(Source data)
· · · · ·
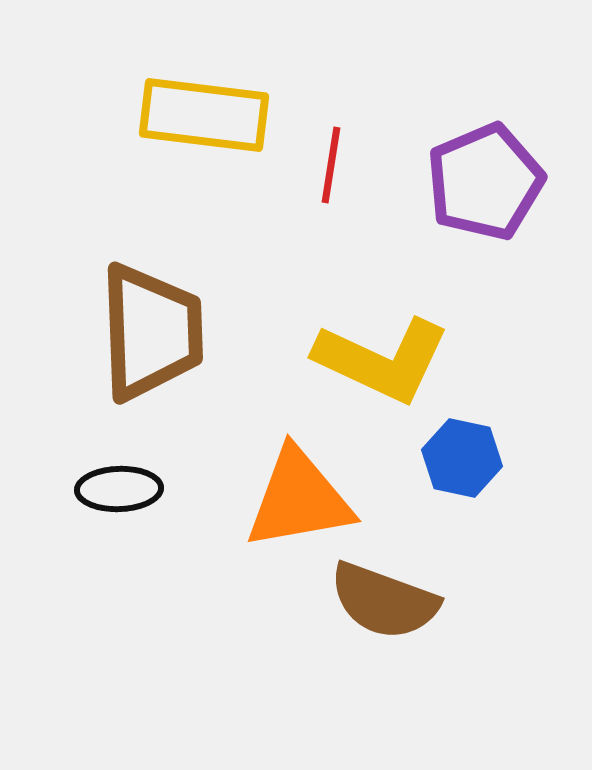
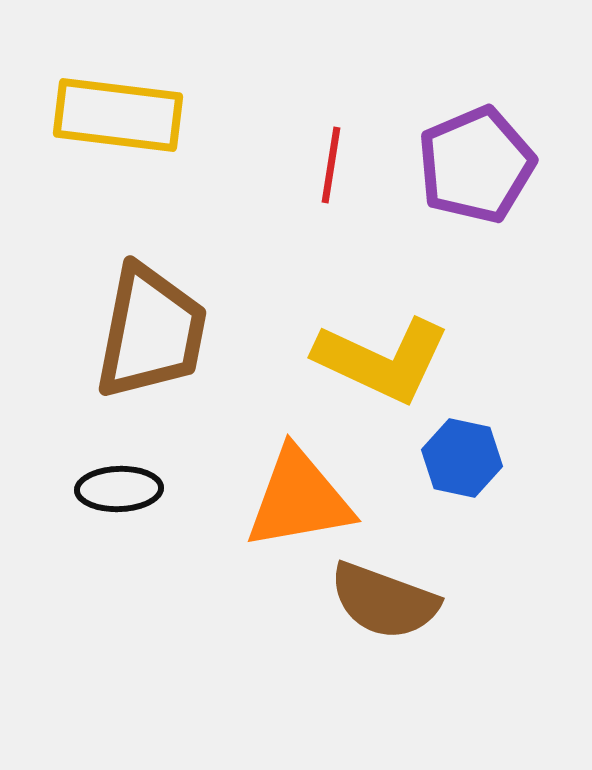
yellow rectangle: moved 86 px left
purple pentagon: moved 9 px left, 17 px up
brown trapezoid: rotated 13 degrees clockwise
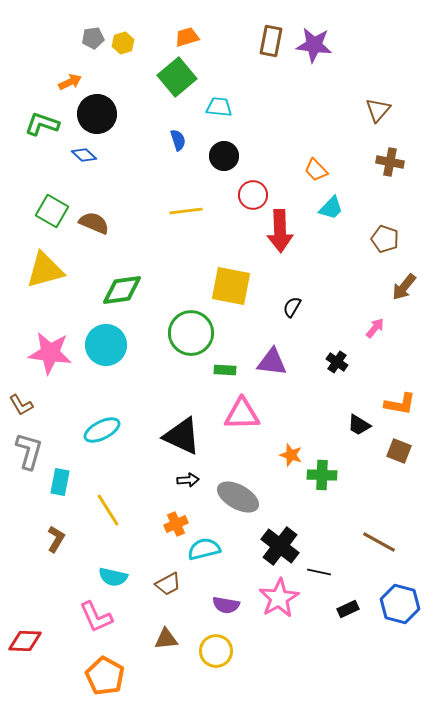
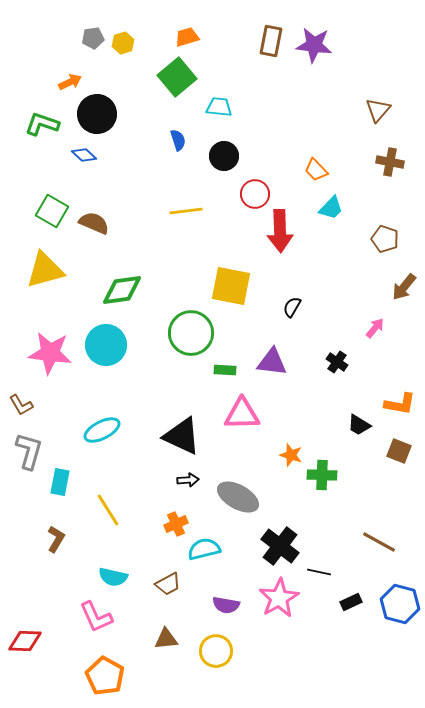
red circle at (253, 195): moved 2 px right, 1 px up
black rectangle at (348, 609): moved 3 px right, 7 px up
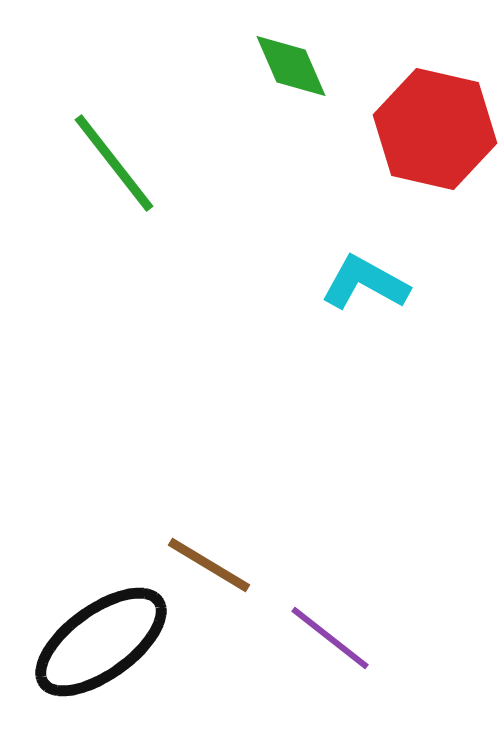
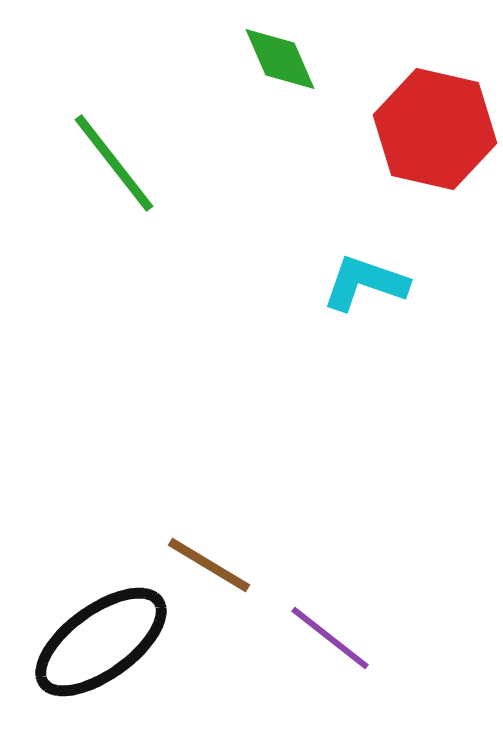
green diamond: moved 11 px left, 7 px up
cyan L-shape: rotated 10 degrees counterclockwise
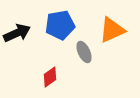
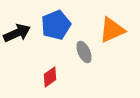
blue pentagon: moved 4 px left; rotated 12 degrees counterclockwise
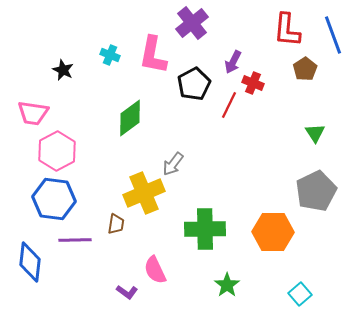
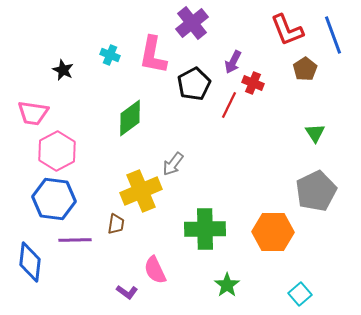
red L-shape: rotated 27 degrees counterclockwise
yellow cross: moved 3 px left, 2 px up
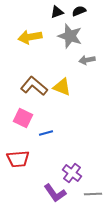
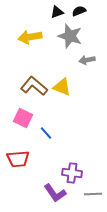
blue line: rotated 64 degrees clockwise
purple cross: rotated 30 degrees counterclockwise
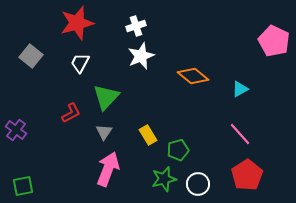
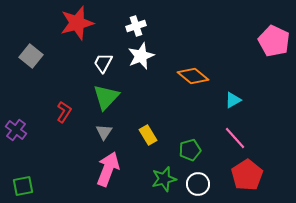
white trapezoid: moved 23 px right
cyan triangle: moved 7 px left, 11 px down
red L-shape: moved 7 px left, 1 px up; rotated 30 degrees counterclockwise
pink line: moved 5 px left, 4 px down
green pentagon: moved 12 px right
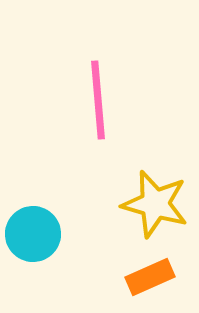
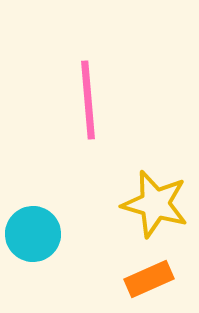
pink line: moved 10 px left
orange rectangle: moved 1 px left, 2 px down
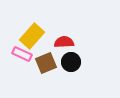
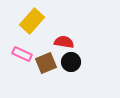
yellow rectangle: moved 15 px up
red semicircle: rotated 12 degrees clockwise
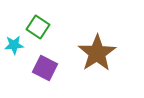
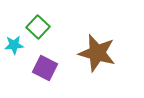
green square: rotated 10 degrees clockwise
brown star: rotated 24 degrees counterclockwise
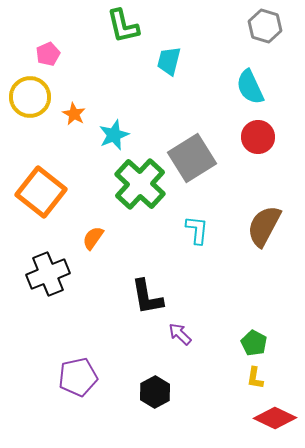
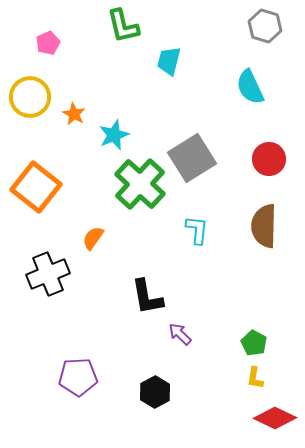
pink pentagon: moved 11 px up
red circle: moved 11 px right, 22 px down
orange square: moved 5 px left, 5 px up
brown semicircle: rotated 27 degrees counterclockwise
purple pentagon: rotated 9 degrees clockwise
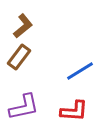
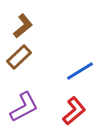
brown rectangle: rotated 10 degrees clockwise
purple L-shape: rotated 16 degrees counterclockwise
red L-shape: rotated 44 degrees counterclockwise
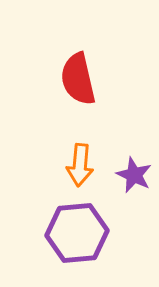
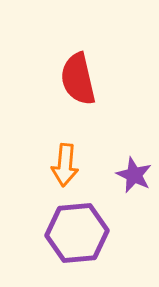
orange arrow: moved 15 px left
· · · · ·
> _ACTIVITY_
Taking the entries above, extract every line from the one bearing "red circle: moved 11 px right, 22 px down" through the one bearing "purple L-shape: rotated", exactly, with no pictures.

> _RESULT OF THIS TASK_
red circle: moved 11 px right, 22 px down
orange square: moved 5 px left, 5 px up
brown semicircle: rotated 27 degrees counterclockwise
purple pentagon: rotated 9 degrees clockwise
brown rectangle: rotated 10 degrees clockwise
purple L-shape: rotated 16 degrees counterclockwise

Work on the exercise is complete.